(Scene difference descriptions)
..........

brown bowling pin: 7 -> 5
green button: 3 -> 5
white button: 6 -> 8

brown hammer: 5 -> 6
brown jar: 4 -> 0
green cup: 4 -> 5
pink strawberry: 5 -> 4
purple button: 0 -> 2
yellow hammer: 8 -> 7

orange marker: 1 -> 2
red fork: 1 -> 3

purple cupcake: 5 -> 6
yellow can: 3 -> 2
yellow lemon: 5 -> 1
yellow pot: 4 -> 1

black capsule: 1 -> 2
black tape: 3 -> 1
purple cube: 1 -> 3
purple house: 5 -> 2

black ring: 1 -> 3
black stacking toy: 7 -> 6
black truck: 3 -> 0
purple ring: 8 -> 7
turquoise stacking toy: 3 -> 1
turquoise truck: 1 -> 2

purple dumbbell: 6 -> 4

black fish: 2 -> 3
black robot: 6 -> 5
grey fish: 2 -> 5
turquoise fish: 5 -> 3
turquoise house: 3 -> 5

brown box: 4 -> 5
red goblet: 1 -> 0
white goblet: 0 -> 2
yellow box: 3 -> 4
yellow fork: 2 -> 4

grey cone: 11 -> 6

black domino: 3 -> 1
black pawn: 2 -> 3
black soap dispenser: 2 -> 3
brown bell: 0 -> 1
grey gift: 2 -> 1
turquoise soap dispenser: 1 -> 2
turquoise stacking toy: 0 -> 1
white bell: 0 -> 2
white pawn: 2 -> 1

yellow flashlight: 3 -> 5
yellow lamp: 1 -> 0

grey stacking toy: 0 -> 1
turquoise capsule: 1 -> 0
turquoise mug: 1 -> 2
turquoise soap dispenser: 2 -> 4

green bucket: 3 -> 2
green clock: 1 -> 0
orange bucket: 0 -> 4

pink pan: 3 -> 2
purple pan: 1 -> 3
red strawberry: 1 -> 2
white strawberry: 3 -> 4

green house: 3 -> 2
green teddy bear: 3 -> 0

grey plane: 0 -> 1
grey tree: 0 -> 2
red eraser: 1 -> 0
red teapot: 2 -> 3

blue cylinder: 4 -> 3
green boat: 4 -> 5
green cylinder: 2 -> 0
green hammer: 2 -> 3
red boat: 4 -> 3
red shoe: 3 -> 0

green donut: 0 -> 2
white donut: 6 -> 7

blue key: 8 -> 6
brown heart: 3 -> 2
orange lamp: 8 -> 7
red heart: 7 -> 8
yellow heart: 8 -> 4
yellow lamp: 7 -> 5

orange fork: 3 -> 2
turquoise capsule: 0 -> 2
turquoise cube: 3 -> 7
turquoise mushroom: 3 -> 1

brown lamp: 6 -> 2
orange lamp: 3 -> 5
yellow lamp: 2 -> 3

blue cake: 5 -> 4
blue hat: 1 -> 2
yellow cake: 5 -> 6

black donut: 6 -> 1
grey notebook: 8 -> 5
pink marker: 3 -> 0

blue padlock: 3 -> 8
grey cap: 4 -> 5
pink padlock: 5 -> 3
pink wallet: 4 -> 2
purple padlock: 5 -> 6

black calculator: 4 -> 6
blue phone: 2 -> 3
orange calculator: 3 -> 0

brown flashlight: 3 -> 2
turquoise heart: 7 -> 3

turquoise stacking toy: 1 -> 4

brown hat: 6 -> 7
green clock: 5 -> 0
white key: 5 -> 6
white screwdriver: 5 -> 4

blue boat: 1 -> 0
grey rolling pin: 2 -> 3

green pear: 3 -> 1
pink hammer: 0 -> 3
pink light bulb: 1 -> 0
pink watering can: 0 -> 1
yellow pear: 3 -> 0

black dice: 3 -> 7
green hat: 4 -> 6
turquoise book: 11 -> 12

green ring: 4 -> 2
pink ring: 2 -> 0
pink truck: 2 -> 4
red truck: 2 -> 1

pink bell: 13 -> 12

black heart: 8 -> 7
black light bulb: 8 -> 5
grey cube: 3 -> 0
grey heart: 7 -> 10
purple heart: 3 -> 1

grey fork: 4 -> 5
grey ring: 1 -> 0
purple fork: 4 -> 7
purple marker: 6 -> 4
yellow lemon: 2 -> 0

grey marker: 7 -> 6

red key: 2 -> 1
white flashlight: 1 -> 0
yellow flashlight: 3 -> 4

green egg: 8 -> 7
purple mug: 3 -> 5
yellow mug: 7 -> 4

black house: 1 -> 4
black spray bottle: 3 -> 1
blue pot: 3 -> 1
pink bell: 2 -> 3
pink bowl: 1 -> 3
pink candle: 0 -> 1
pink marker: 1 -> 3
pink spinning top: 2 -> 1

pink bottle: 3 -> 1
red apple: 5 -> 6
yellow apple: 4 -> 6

..........

WORK REQUIRED:
The answer must be a single number: how many lines of the records contain the string "hammer".

TASK RESPONSE:
4